**DATA SECTION**.
________________________________________

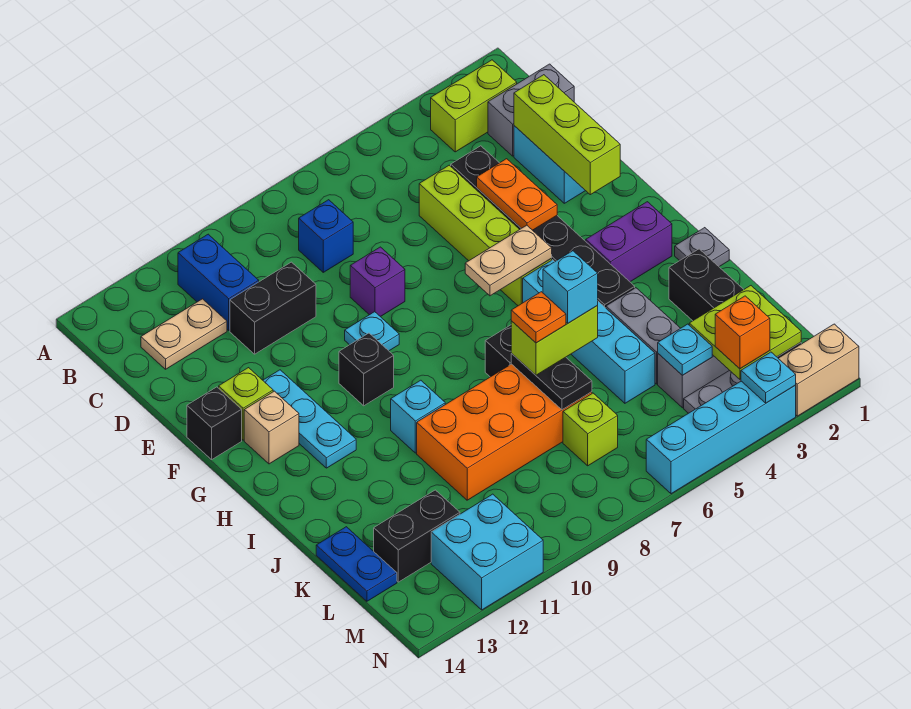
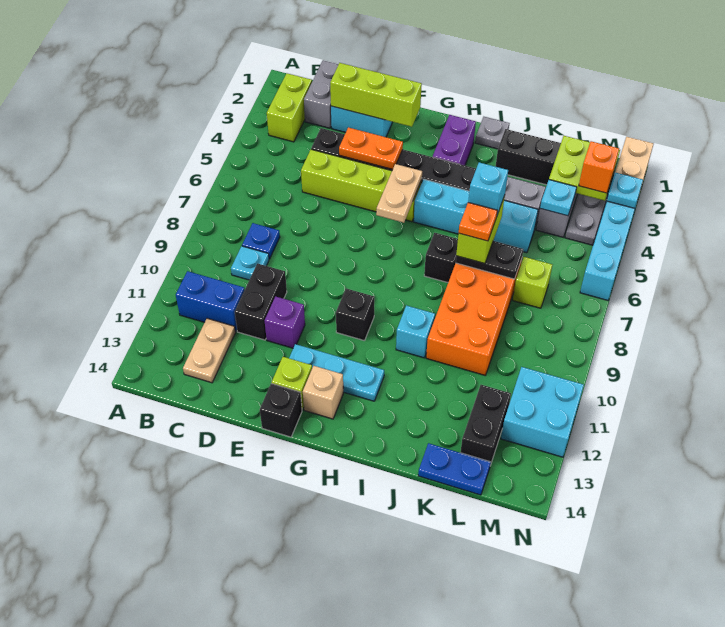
blue brick C8 level 1 -> blue plate C8 level 1
purple brick E8 level 1 -> purple brick E11 level 1
cyan plate F9 level 1 -> cyan plate C9 level 1

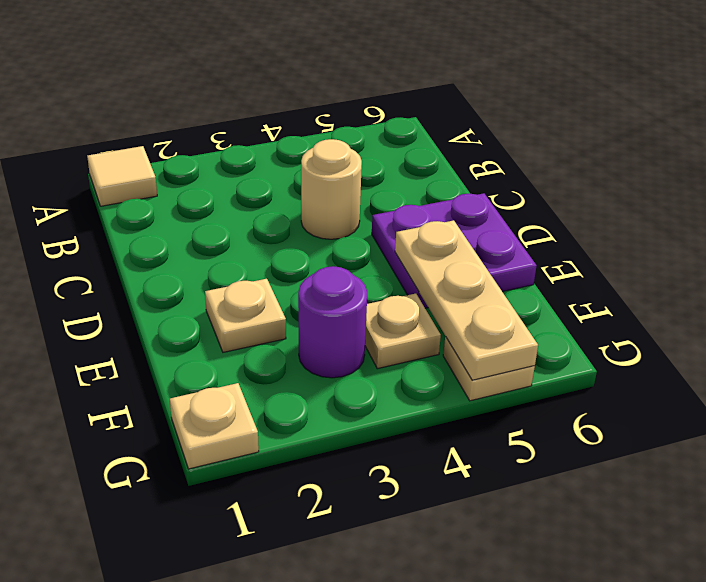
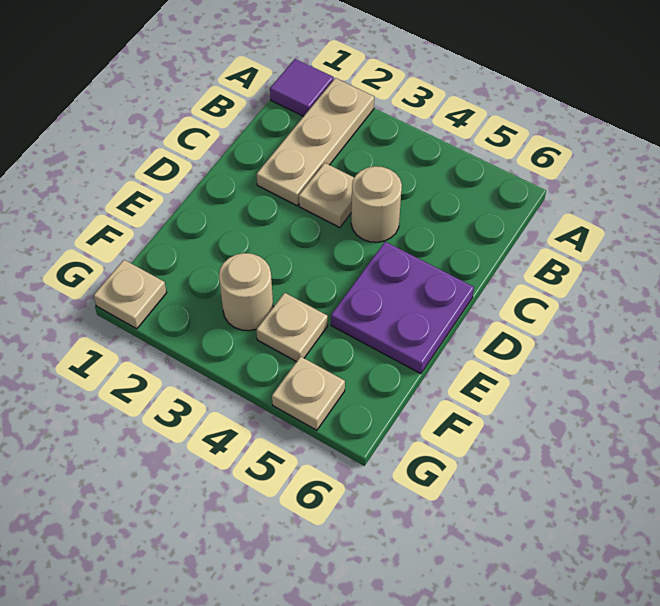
tan tile A1 level 1 -> purple tile A1 level 1
tan plate E2 level 1 -> tan plate C3 level 1
tan plate E5:G5 level 2 -> tan plate A2:C2 level 1
purple round brick F3 level 1 -> tan round brick F3 level 1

________________________________________

**THE PROBLEM**.
When you restate the listing above, give each line word for word but leave out every image.

**RESULT**.
blue brick C8 level 1 -> blue plate C8 level 1
purple brick E8 level 1 -> purple brick E11 level 1
cyan plate F9 level 1 -> cyan plate C9 level 1

tan tile A1 level 1 -> purple tile A1 level 1
tan plate E2 level 1 -> tan plate C3 level 1
tan plate E5:G5 level 2 -> tan plate A2:C2 level 1
purple round brick F3 level 1 -> tan round brick F3 level 1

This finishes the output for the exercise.